EXERCISE DETAILS - When the word "hourglass" shows up in a line of the records below, copy that line.

SOURCE MATERIAL -
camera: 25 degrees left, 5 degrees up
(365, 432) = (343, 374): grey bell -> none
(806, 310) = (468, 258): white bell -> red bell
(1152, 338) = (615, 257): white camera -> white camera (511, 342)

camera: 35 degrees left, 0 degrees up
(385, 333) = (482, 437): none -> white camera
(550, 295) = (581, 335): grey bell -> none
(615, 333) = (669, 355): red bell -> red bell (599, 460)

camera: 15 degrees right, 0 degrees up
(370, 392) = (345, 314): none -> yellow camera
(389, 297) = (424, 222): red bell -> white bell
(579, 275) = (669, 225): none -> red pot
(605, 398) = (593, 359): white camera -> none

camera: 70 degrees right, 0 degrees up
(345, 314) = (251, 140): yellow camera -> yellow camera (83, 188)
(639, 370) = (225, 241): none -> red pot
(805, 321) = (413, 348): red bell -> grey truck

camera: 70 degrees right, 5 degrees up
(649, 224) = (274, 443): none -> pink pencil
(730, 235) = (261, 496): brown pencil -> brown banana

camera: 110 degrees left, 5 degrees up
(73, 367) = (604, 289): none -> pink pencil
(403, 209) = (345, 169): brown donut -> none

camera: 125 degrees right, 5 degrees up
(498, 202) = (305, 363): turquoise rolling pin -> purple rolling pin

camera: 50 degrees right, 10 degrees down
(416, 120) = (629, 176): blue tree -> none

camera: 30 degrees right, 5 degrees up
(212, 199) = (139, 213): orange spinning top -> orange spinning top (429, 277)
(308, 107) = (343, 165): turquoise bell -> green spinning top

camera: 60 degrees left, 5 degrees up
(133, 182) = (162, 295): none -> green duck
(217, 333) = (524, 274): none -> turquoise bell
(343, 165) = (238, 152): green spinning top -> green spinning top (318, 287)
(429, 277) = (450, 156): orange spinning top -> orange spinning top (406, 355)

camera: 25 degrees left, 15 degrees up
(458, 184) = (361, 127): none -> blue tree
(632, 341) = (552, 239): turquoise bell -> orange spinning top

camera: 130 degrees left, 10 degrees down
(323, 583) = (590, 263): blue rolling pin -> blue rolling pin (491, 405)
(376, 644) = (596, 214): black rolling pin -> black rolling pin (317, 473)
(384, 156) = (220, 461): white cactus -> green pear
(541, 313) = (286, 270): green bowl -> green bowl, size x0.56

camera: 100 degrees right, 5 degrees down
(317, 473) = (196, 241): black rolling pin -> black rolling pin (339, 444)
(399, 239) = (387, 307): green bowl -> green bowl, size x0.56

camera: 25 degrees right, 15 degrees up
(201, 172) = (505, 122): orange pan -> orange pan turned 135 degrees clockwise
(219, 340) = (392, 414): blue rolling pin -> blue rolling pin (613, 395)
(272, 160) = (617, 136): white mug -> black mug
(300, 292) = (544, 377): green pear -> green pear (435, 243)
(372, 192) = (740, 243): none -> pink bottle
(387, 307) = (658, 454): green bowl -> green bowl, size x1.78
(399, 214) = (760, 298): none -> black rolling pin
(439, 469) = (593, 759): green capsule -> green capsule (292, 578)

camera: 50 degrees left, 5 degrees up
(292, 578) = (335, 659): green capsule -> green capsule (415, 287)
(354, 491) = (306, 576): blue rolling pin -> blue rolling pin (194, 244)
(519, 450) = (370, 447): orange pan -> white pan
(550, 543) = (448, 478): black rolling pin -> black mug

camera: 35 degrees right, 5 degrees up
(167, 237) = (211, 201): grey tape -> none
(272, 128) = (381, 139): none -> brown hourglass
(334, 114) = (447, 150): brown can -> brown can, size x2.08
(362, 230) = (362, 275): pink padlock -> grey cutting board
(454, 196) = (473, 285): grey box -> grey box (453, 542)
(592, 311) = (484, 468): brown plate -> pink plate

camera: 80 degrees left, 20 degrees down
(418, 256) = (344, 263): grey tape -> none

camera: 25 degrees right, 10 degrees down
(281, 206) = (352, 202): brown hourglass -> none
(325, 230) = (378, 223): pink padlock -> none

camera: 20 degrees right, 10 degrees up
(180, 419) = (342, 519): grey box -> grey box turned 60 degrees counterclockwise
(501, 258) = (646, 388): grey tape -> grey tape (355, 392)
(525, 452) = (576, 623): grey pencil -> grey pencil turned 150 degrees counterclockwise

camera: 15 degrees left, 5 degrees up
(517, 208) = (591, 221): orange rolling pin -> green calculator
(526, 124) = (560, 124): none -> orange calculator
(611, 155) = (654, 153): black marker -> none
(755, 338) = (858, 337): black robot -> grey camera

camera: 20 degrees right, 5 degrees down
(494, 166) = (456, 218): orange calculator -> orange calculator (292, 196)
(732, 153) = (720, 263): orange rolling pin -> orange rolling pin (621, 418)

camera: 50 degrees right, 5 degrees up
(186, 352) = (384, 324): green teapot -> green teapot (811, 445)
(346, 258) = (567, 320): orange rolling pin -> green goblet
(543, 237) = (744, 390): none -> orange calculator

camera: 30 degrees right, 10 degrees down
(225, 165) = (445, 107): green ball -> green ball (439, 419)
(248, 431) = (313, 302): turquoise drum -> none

RESPONSE BELOW -
(272, 128) = (381, 139): none -> brown hourglass
(281, 206) = (352, 202): brown hourglass -> none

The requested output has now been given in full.